**Instructions for the task**
Under this line are records; the part from the line containing "L2: 1uH (0V, AMP) -> none" through the line containing "D9: schottky (A" should be repeated exactly. Please exclude pictures.

**Data extracted from a collection**

((

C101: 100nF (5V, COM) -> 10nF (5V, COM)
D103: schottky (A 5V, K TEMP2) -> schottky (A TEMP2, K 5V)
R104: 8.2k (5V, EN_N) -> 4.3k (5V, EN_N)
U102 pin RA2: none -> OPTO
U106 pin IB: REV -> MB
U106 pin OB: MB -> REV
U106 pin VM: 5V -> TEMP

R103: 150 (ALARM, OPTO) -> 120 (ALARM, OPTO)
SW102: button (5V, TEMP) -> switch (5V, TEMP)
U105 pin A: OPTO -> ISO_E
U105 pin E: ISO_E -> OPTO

))
((

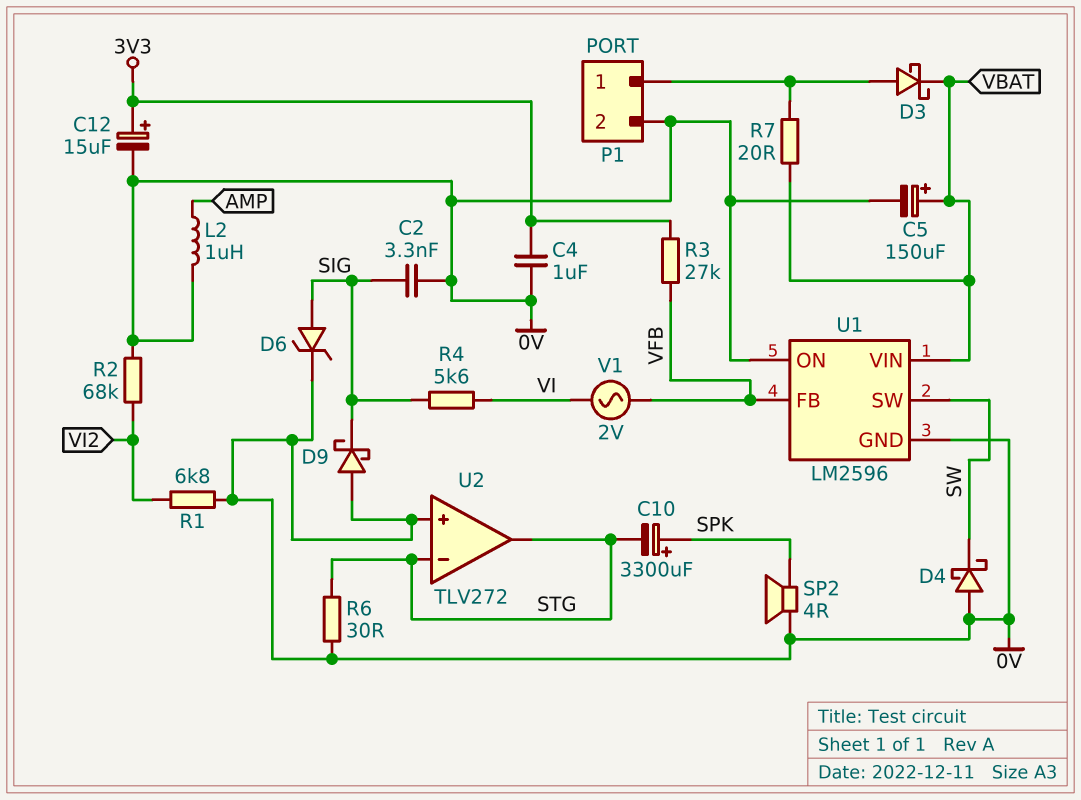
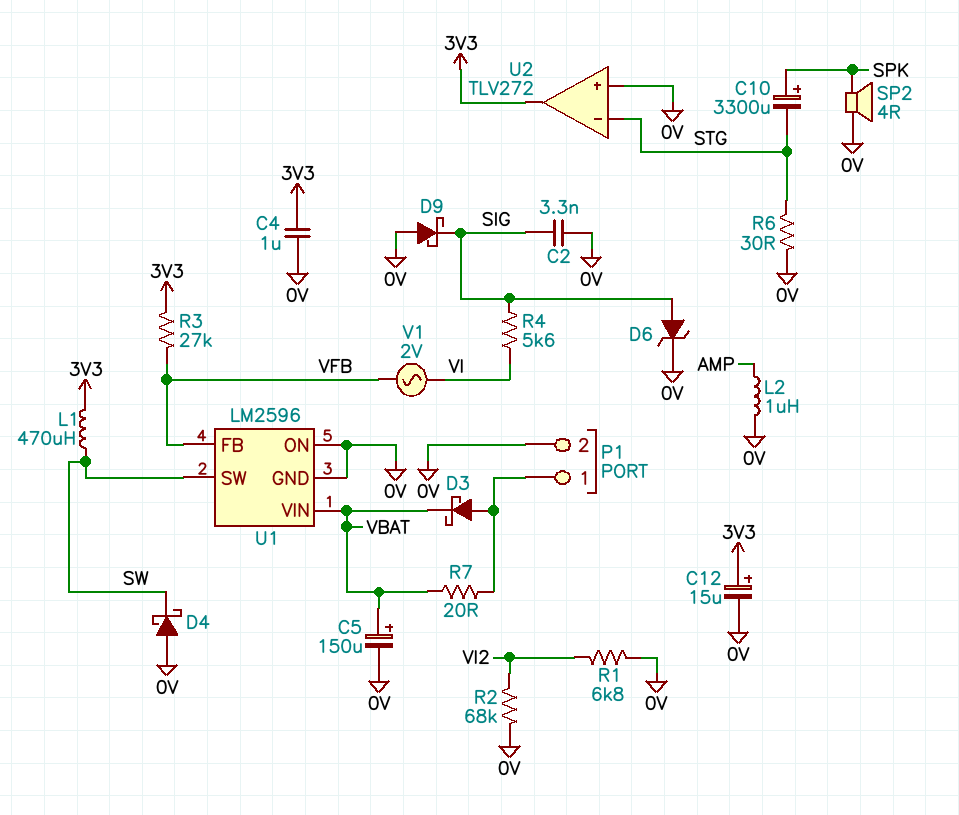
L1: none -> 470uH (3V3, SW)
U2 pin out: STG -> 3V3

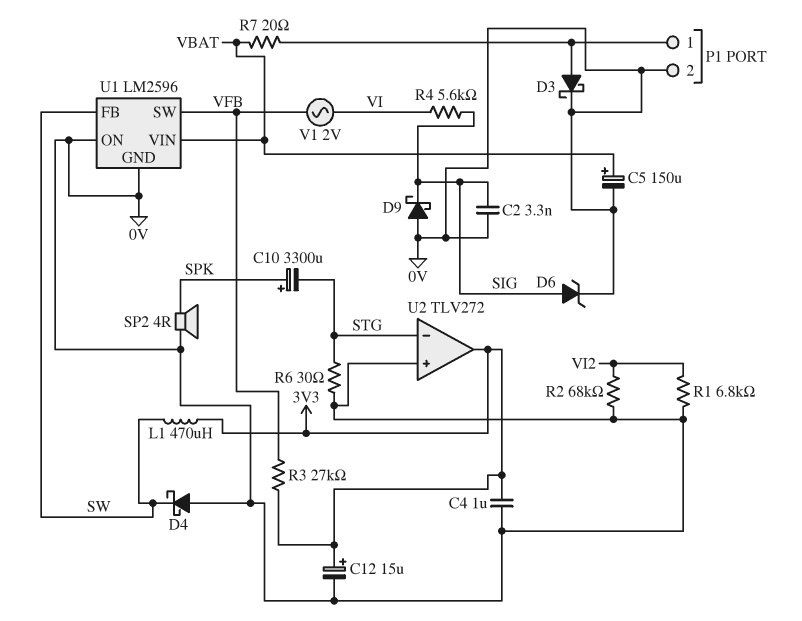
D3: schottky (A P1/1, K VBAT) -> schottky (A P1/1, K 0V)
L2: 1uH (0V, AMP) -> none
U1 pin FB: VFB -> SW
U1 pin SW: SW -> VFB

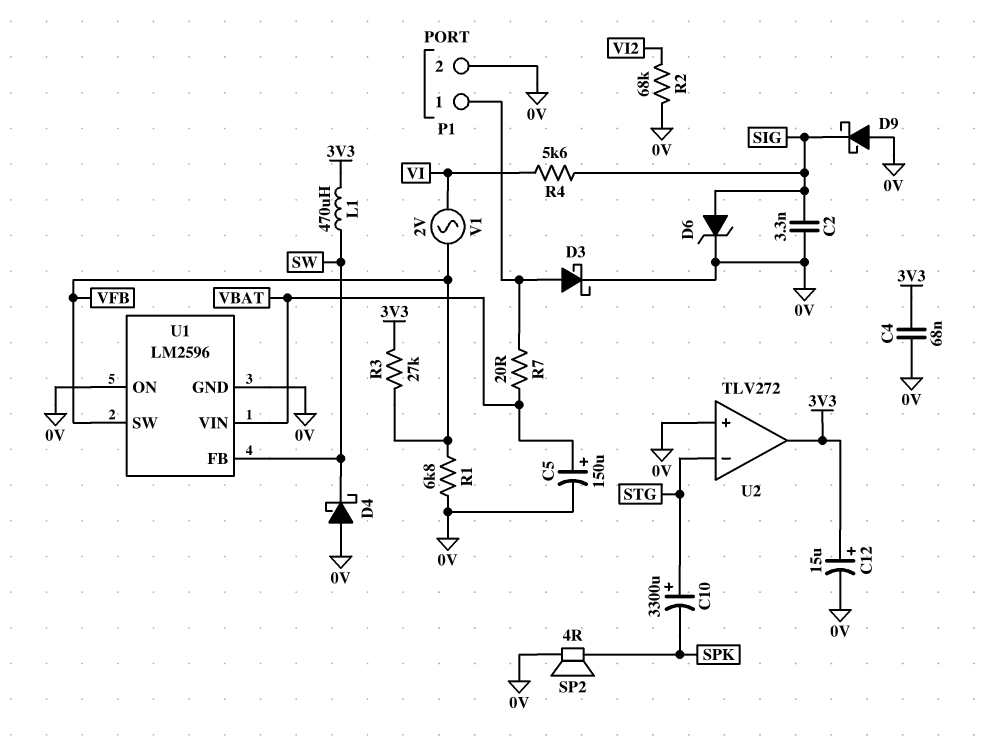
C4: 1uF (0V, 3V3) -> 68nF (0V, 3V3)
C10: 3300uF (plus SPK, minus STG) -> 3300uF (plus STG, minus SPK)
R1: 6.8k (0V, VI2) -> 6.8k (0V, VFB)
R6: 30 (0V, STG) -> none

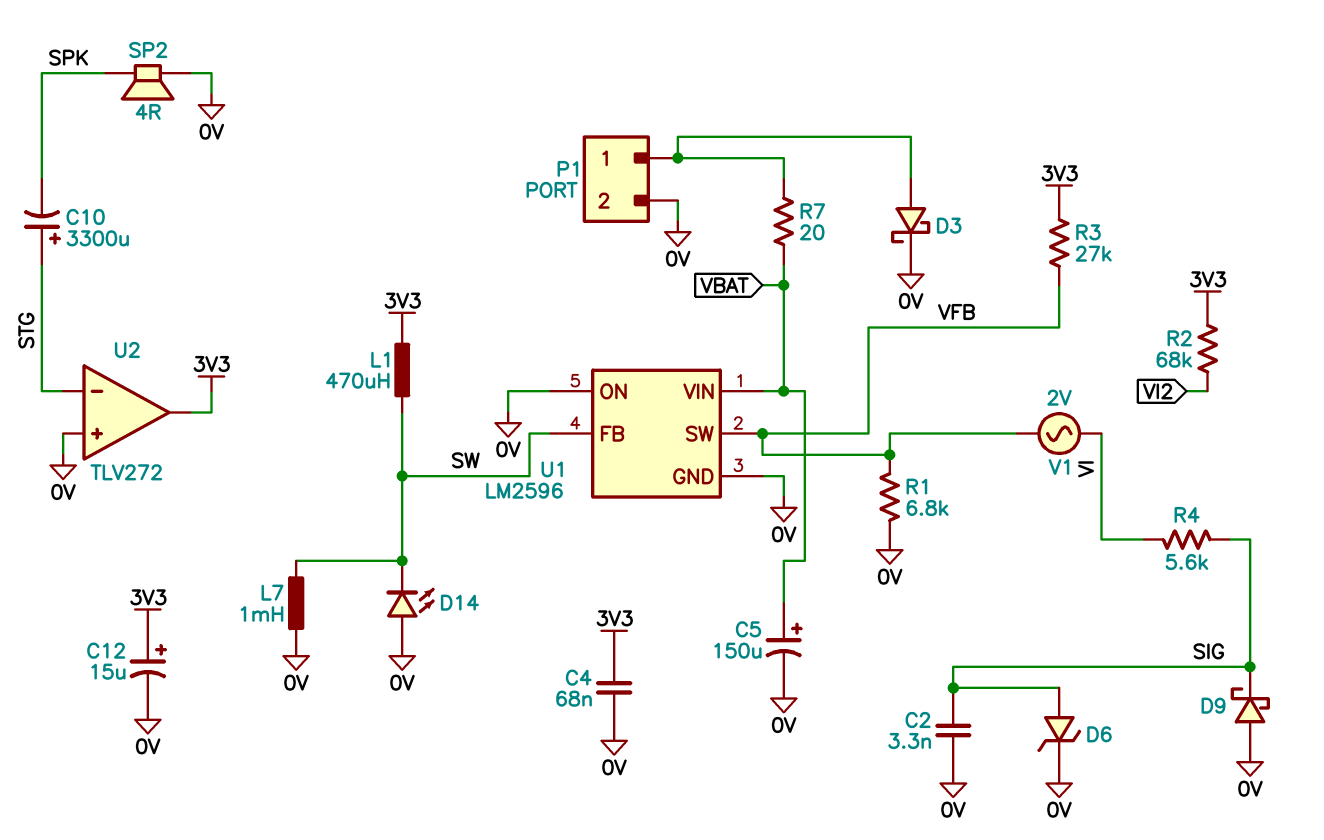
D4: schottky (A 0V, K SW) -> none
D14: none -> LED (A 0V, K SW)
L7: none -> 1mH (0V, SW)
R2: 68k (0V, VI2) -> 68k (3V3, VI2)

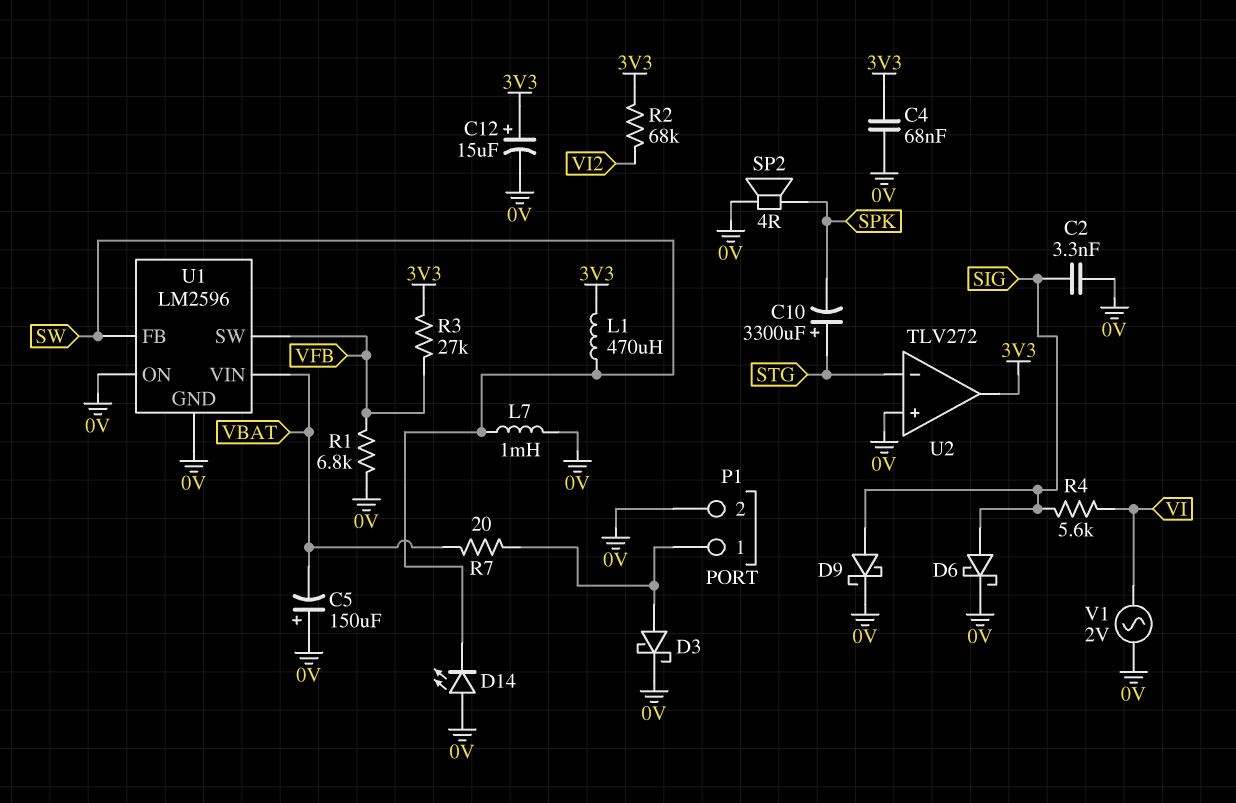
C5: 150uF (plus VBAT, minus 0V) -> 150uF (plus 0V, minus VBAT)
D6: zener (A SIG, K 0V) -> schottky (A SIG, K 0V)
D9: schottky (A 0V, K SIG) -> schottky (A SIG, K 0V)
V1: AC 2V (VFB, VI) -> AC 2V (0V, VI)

))

**Answer for the task**
L2: 1uH (0V, AMP) -> none
U1 pin FB: VFB -> SW
U1 pin SW: SW -> VFB

C4: 1uF (0V, 3V3) -> 68nF (0V, 3V3)
C10: 3300uF (plus SPK, minus STG) -> 3300uF (plus STG, minus SPK)
R1: 6.8k (0V, VI2) -> 6.8k (0V, VFB)
R6: 30 (0V, STG) -> none

D4: schottky (A 0V, K SW) -> none
D14: none -> LED (A 0V, K SW)
L7: none -> 1mH (0V, SW)
R2: 68k (0V, VI2) -> 68k (3V3, VI2)

C5: 150uF (plus VBAT, minus 0V) -> 150uF (plus 0V, minus VBAT)
D6: zener (A SIG, K 0V) -> schottky (A SIG, K 0V)
D9: schottky (A 0V, K SIG) -> schottky (A SIG, K 0V)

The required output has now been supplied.